SUPPLIED ENTRIES =>
*** Block opens ***

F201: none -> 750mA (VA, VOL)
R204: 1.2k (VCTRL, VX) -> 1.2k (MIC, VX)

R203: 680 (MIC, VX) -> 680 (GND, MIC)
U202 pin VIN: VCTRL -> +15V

*** Block closes ***
*** Block opens ***

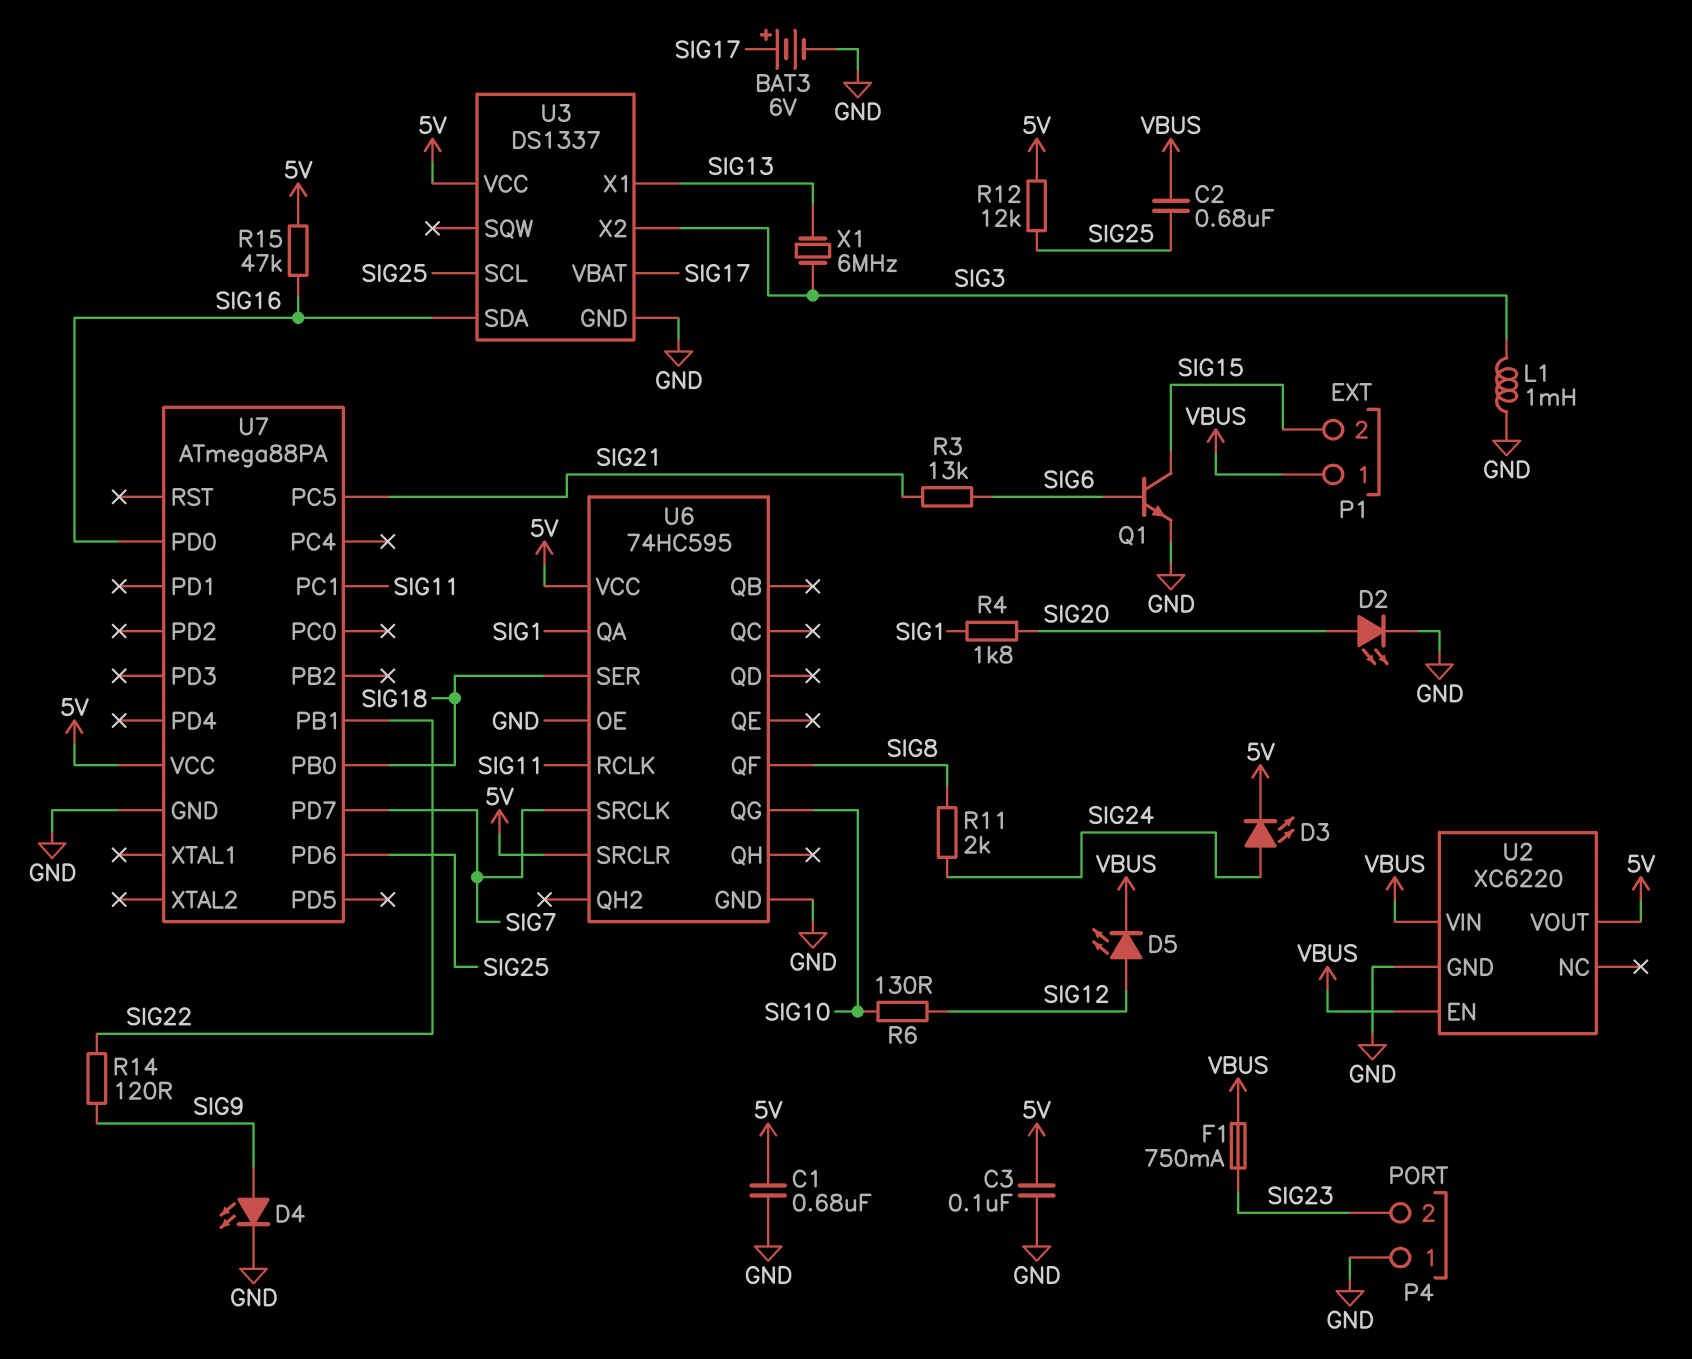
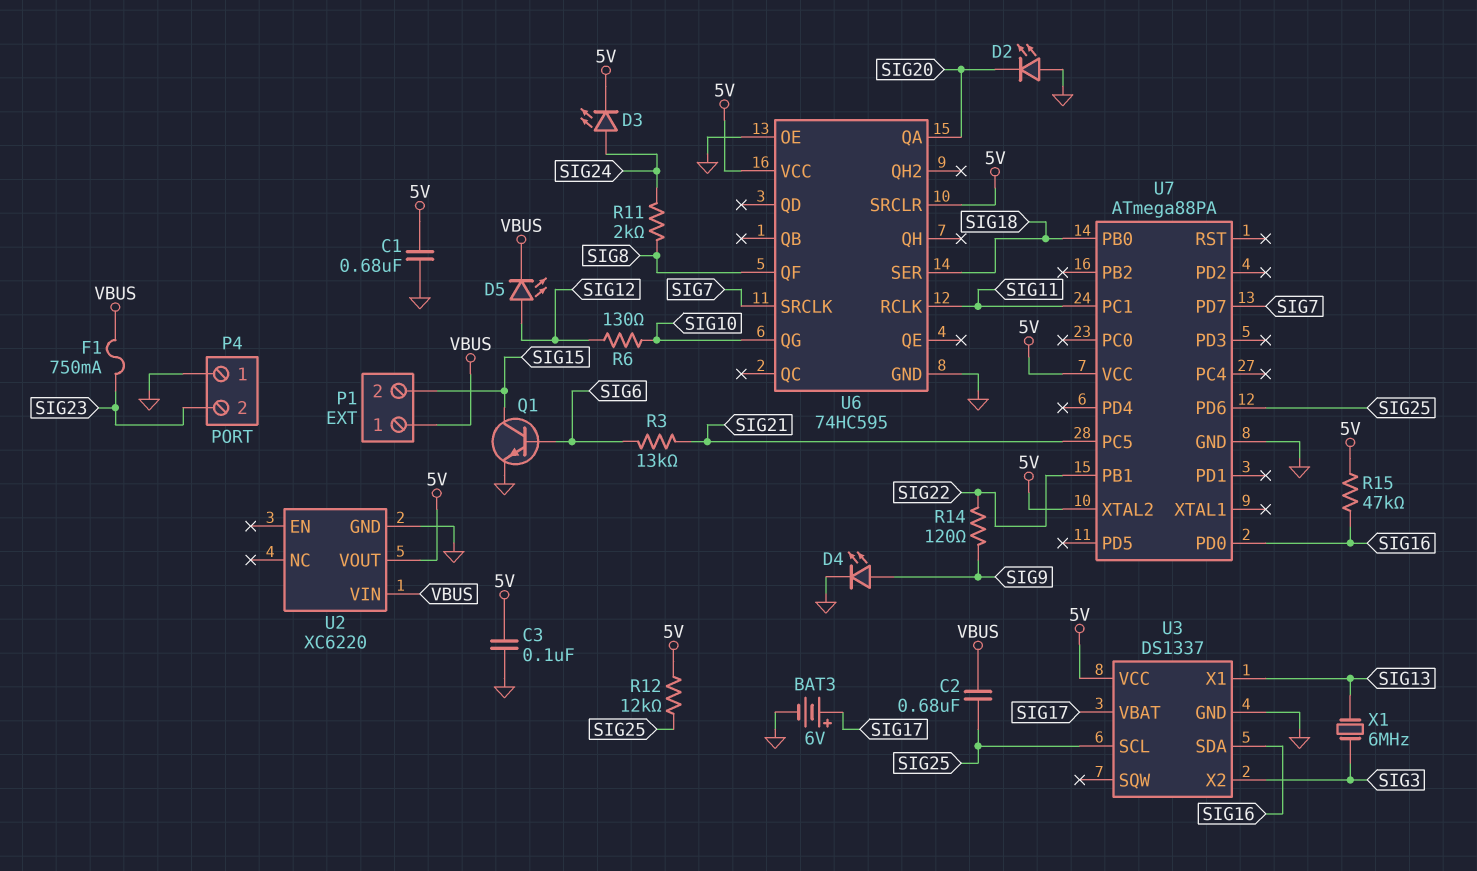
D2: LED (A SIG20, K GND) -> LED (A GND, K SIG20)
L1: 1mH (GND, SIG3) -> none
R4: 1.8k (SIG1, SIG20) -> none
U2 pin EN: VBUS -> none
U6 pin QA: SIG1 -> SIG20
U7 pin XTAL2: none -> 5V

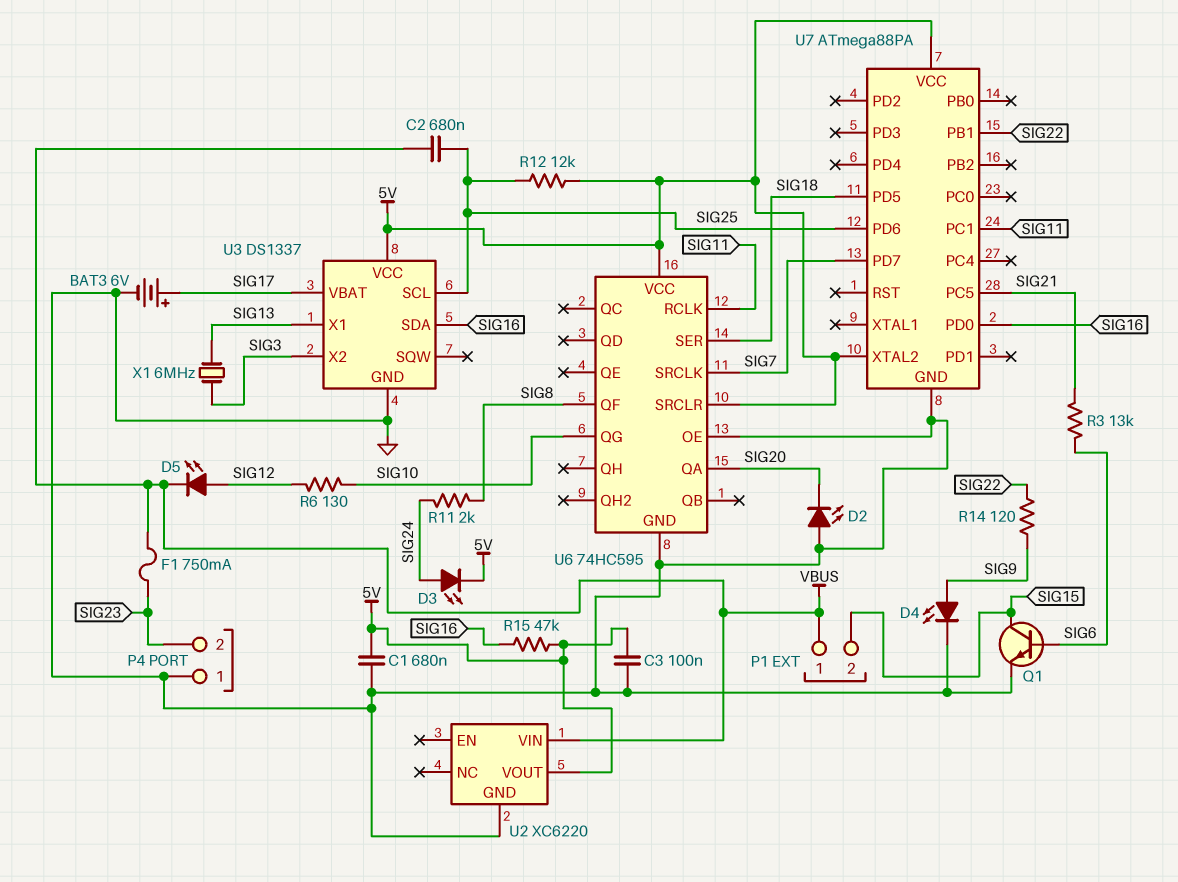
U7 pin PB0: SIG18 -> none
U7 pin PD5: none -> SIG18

*** Block closes ***

GOAL OF THE EXERCISE => Taking the line with "F201: none -> 750mA (VA, VOL)" as the first and the line with "U202 pin VIN: VCTRL -> +15V" as the last, retype that stretch of the data above exactly, with no other lines.

SOLUTION FOR THIS PROBLEM =>
F201: none -> 750mA (VA, VOL)
R204: 1.2k (VCTRL, VX) -> 1.2k (MIC, VX)

R203: 680 (MIC, VX) -> 680 (GND, MIC)
U202 pin VIN: VCTRL -> +15V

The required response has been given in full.